▶ [EXERCISE DIRECTIONS]
Omit every picture, then return each line of the data below exactly.

▶ [MATERIAL FOR THIS TASK]
□ □ □ □ □

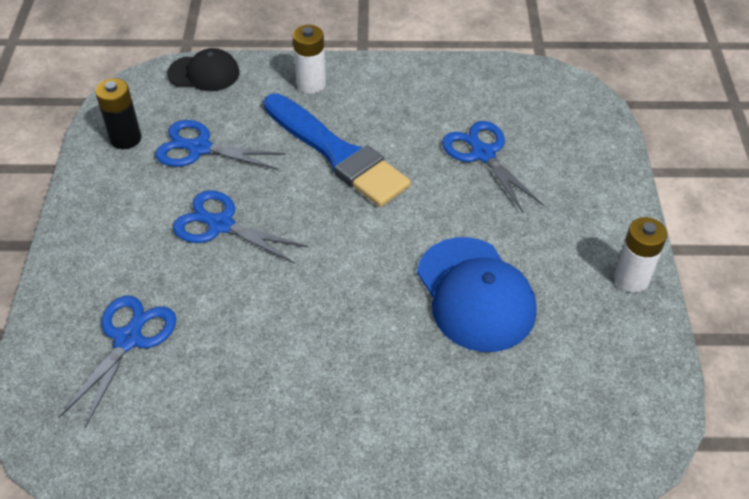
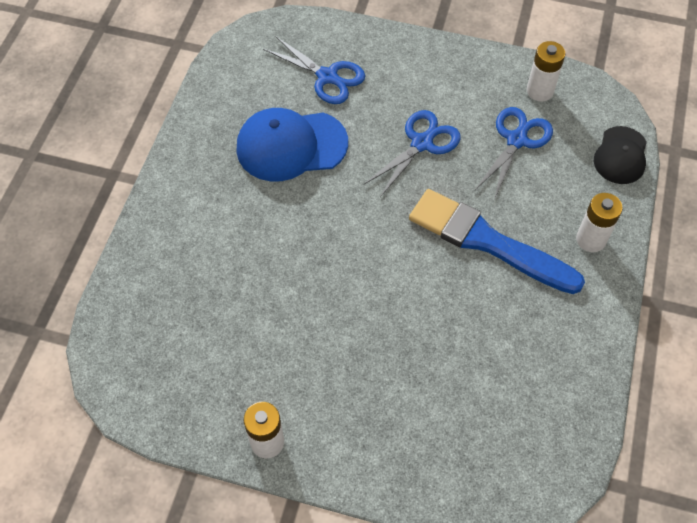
camera: 105 degrees right, 10 degrees up
(126, 139) = (539, 91): black battery -> white battery
(337, 153) = (487, 241): blue brush -> blue brush turned 60 degrees clockwise
(475, 294) = (292, 307): blue cap -> blue cap (291, 146)
(483, 154) = (458, 366): blue scissors -> none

□ □ □ □ □

▶ [FINISHED TASK]
camera: 105 degrees right, 10 degrees up
(126, 139) = (539, 91): black battery -> white battery
(337, 153) = (487, 241): blue brush -> blue brush turned 60 degrees clockwise
(475, 294) = (292, 307): blue cap -> blue cap (291, 146)
(483, 154) = (458, 366): blue scissors -> none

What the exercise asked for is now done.